BEGIN

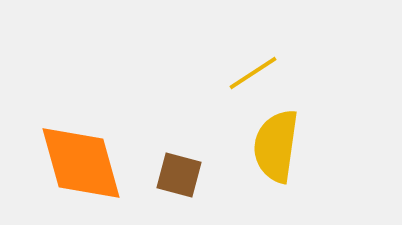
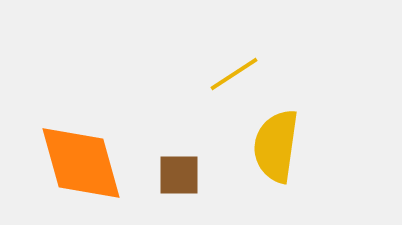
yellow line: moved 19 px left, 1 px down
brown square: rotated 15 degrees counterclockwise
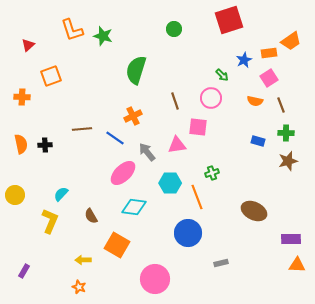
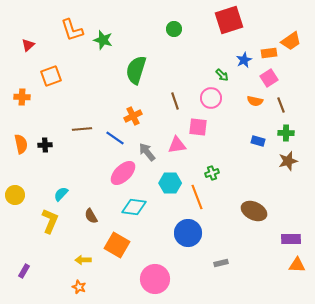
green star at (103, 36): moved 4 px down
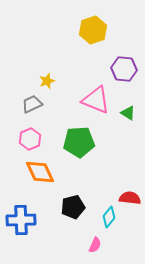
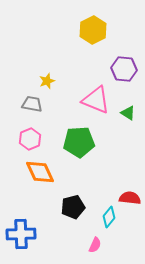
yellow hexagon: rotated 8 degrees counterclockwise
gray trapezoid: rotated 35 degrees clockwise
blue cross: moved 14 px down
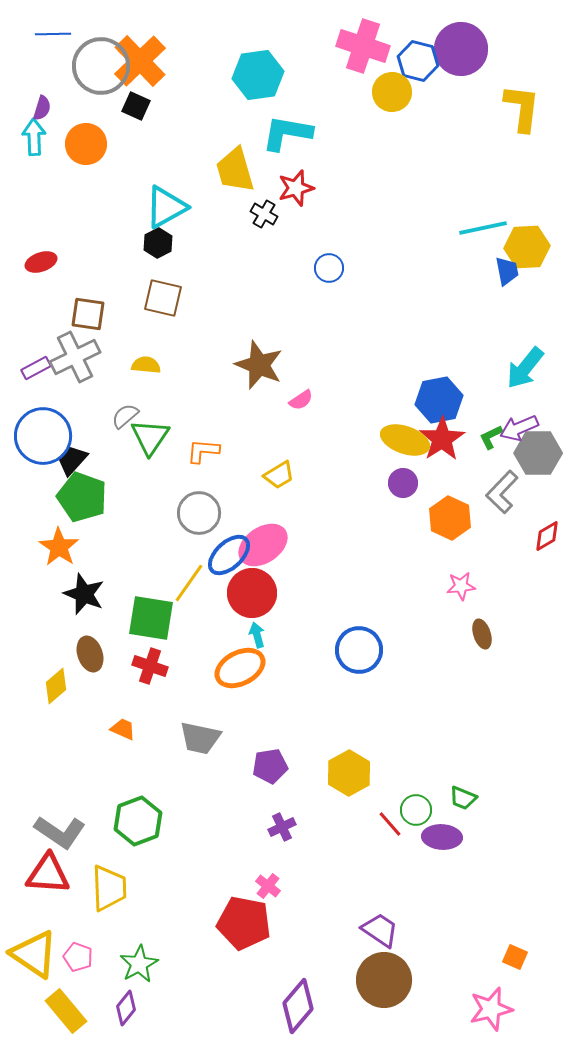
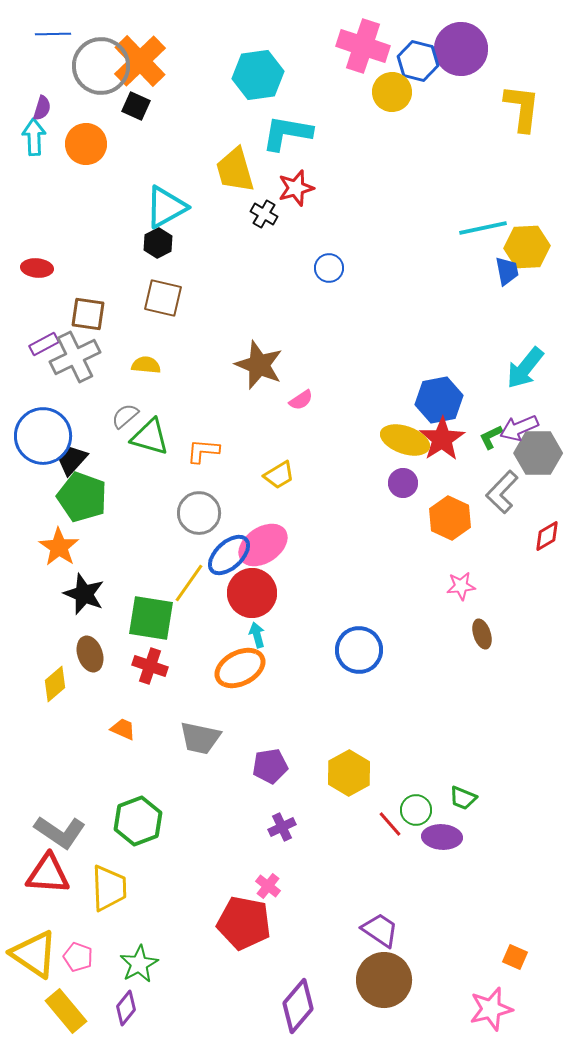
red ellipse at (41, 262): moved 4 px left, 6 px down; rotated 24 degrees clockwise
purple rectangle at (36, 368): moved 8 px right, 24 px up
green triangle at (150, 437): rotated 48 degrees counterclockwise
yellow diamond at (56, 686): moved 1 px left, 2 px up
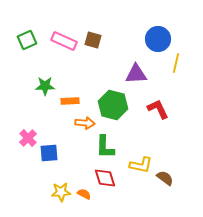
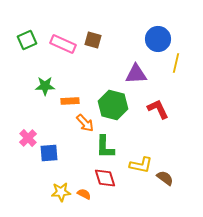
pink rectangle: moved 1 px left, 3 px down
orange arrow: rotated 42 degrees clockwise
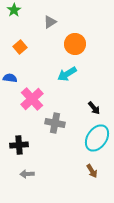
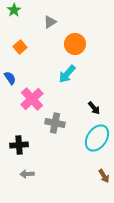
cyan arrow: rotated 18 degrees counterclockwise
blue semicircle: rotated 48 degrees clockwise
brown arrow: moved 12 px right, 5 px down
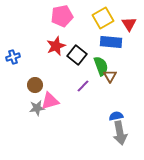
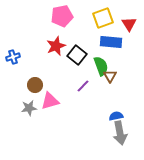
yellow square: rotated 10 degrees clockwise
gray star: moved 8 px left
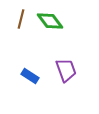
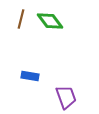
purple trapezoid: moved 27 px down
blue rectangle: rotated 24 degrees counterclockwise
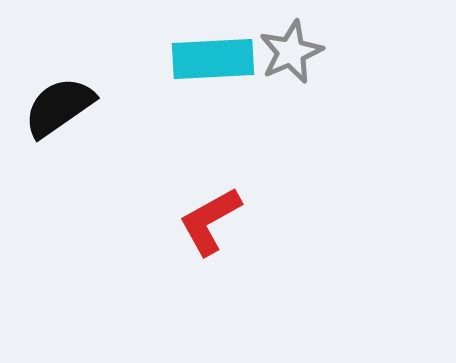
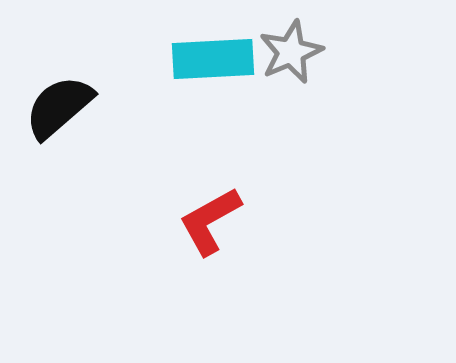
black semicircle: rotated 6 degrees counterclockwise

END

_TASK GOAL_:
Go through the listing above line by line and state how many lines include the string "down". Write only the number.

_TASK OUTPUT_:
7